SUPPLIED DATA:
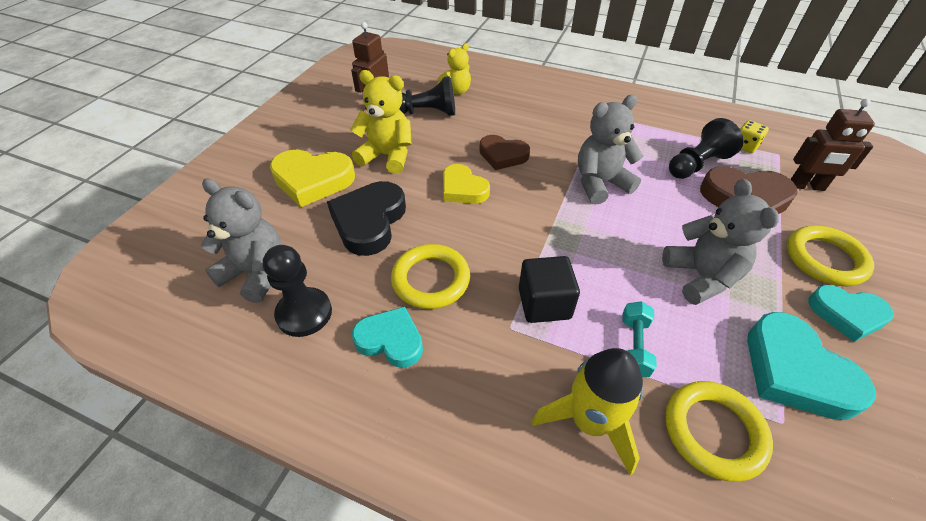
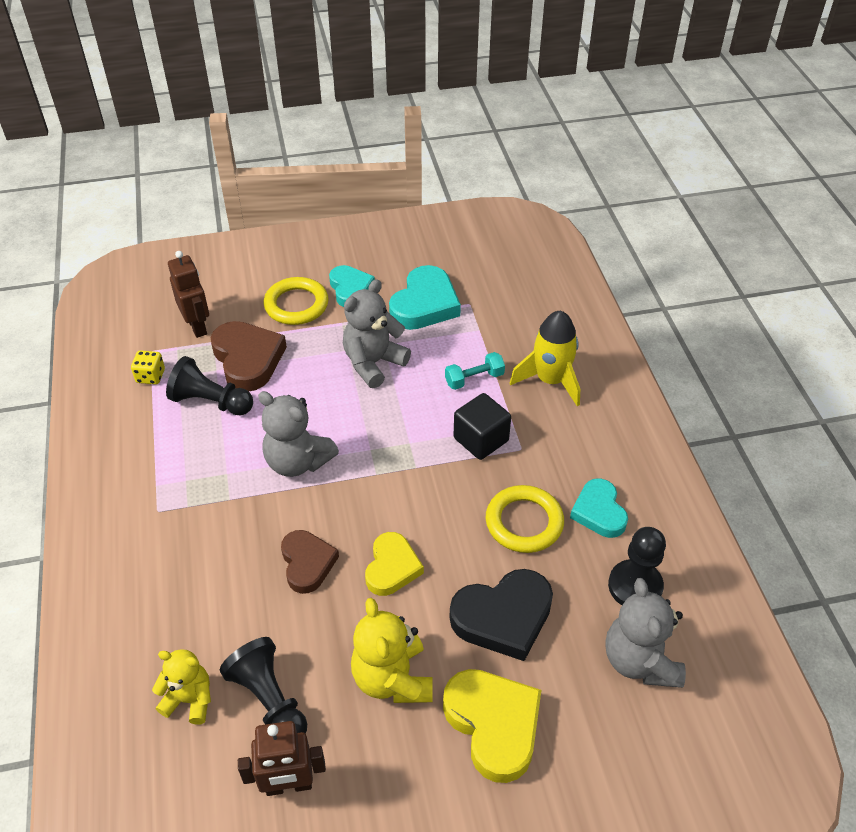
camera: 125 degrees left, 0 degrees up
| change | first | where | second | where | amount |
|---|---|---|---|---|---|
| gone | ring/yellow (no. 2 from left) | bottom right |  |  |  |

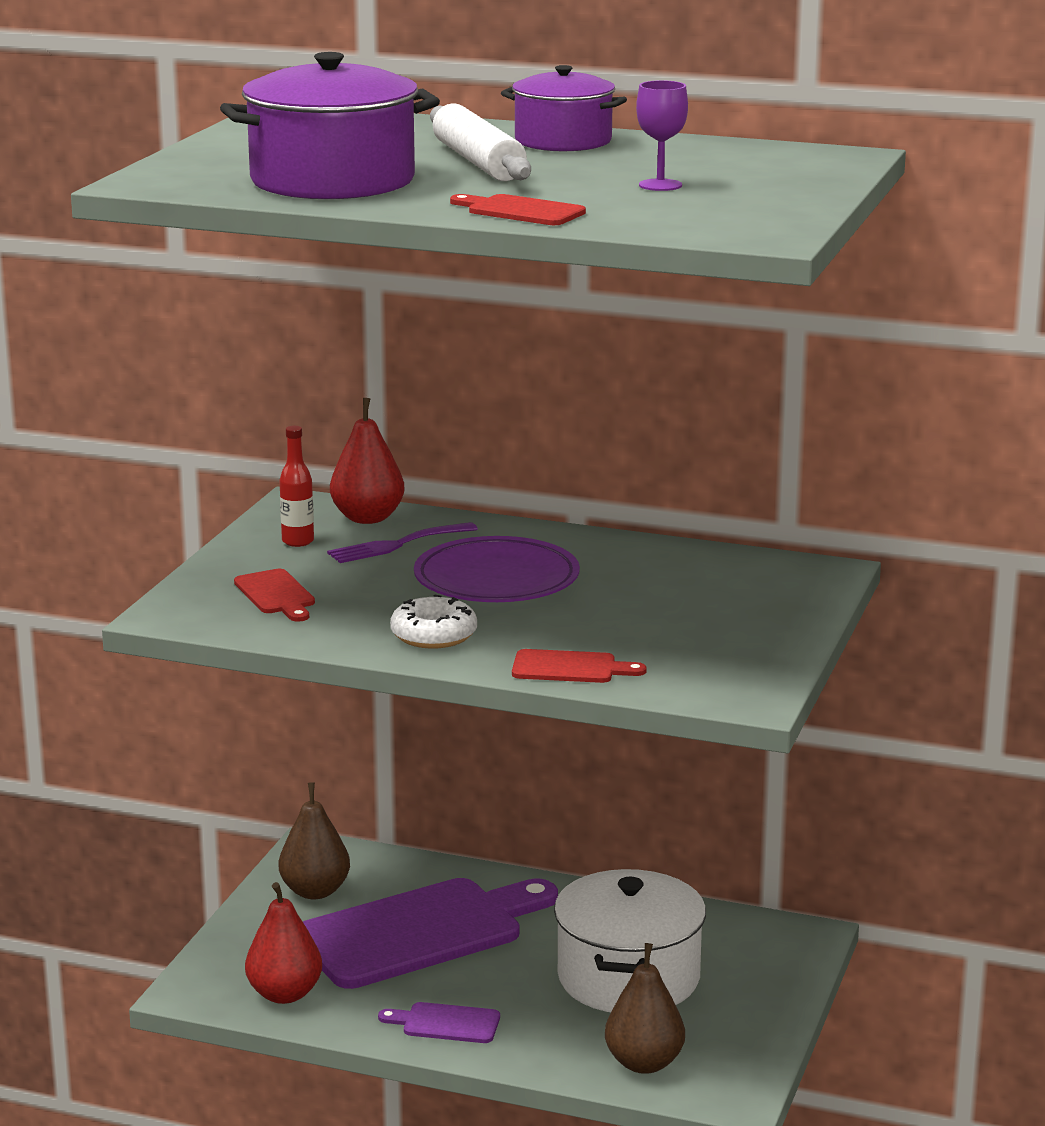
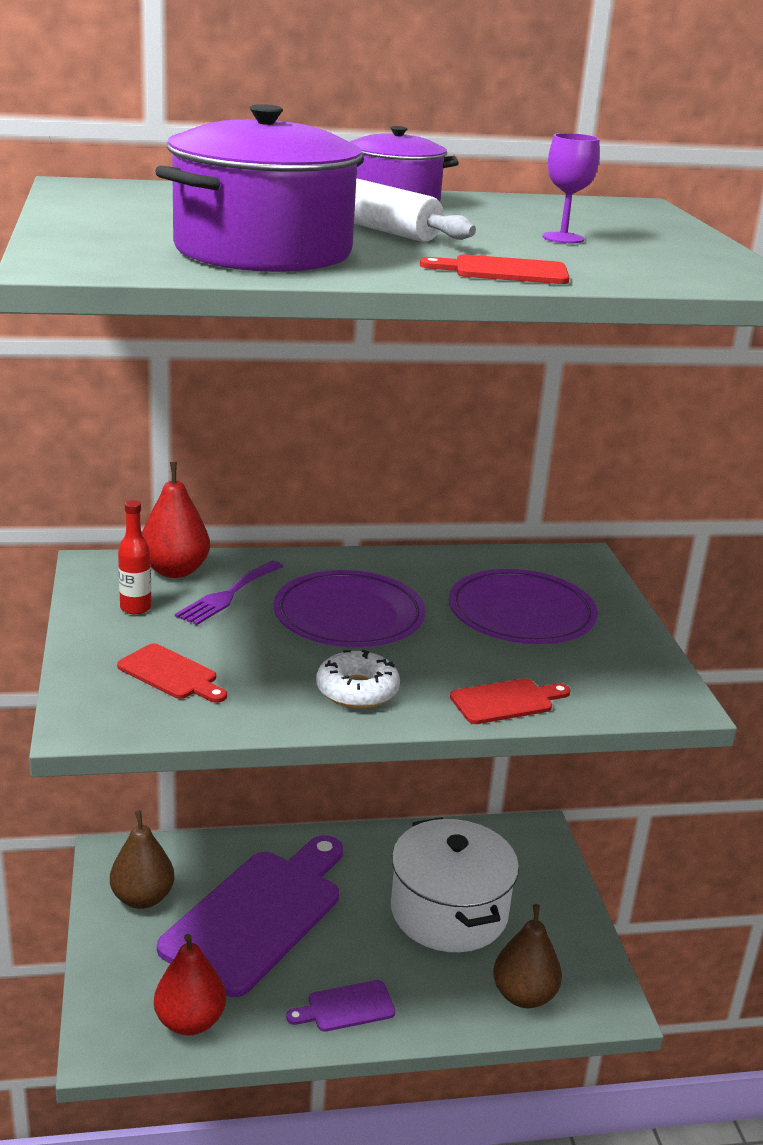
camera: 30 degrees left, 5 degrees up
| change | first | where | second | where | amount |
|---|---|---|---|---|---|
| new |  |  | plate/purple (no. 2 from left) | middle right |  |

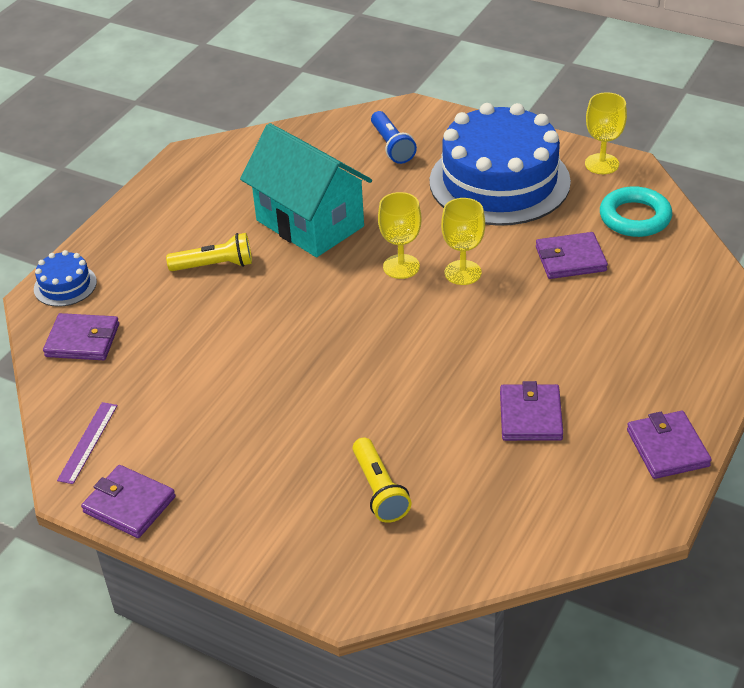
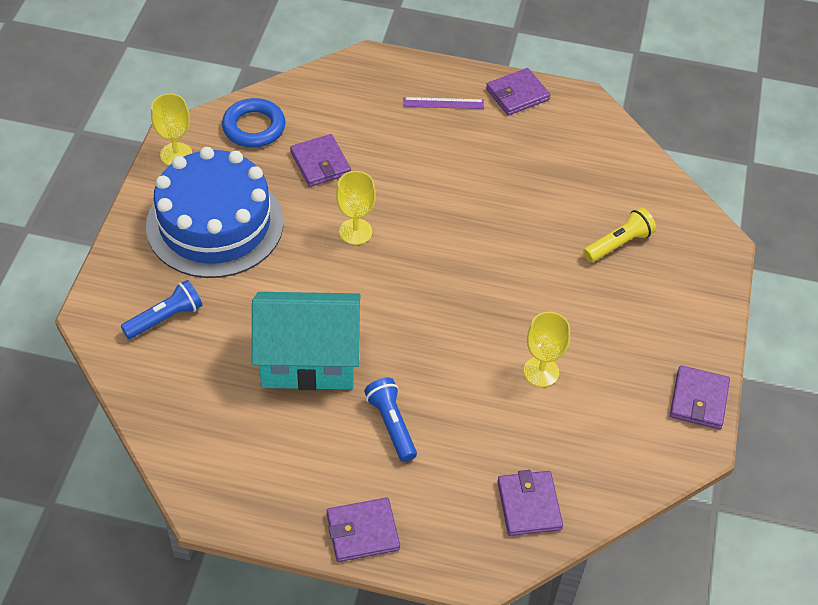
camera: 110 degrees left, 10 degrees up
| change | first | where | second | where | amount |
|---|---|---|---|---|---|
| gone | cake/blue (no. 1 from left) | middle left |  |  |  |
| shifted | ruler/purple | middle left |  | top centre |  |
| repainted | flashlight/yellow (no. 1 from left) | middle left | flashlight/blue (no. 2 from left) | bottom centre |  |
| rotated | house/turquoise | top centre |  | centre | 60 degrees clockwise |
| shifted | goblet/yellow (no. 1 from left in the first image) | centre | goblet/yellow (no. 3 from left) | middle right |  |
| shifted | wallet/purple (no. 3 from left in the first image) | middle right | wallet/purple (no. 2 from left) | bottom centre |  |
| repainted | ring/turquoise | top right | ring/blue | top left |  |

PROBLEM:
Your copy should match the data above exactly, apart from the pictures.

WORKED SOLUTION:
camera: 125 degrees left, 0 degrees up
| change | first | where | second | where | amount |
|---|---|---|---|---|---|
| gone | ring/yellow (no. 2 from left) | bottom right |  |  |  |

camera: 30 degrees left, 5 degrees up
| change | first | where | second | where | amount |
|---|---|---|---|---|---|
| new |  |  | plate/purple (no. 2 from left) | middle right |  |

camera: 110 degrees left, 10 degrees up
| change | first | where | second | where | amount |
|---|---|---|---|---|---|
| gone | cake/blue (no. 1 from left) | middle left |  |  |  |
| shifted | ruler/purple | middle left |  | top centre |  |
| repainted | flashlight/yellow (no. 1 from left) | middle left | flashlight/blue (no. 2 from left) | bottom centre |  |
| rotated | house/turquoise | top centre |  | centre | 60 degrees clockwise |
| shifted | goblet/yellow (no. 1 from left in the first image) | centre | goblet/yellow (no. 3 from left) | middle right |  |
| shifted | wallet/purple (no. 3 from left in the first image) | middle right | wallet/purple (no. 2 from left) | bottom centre |  |
| repainted | ring/turquoise | top right | ring/blue | top left |  |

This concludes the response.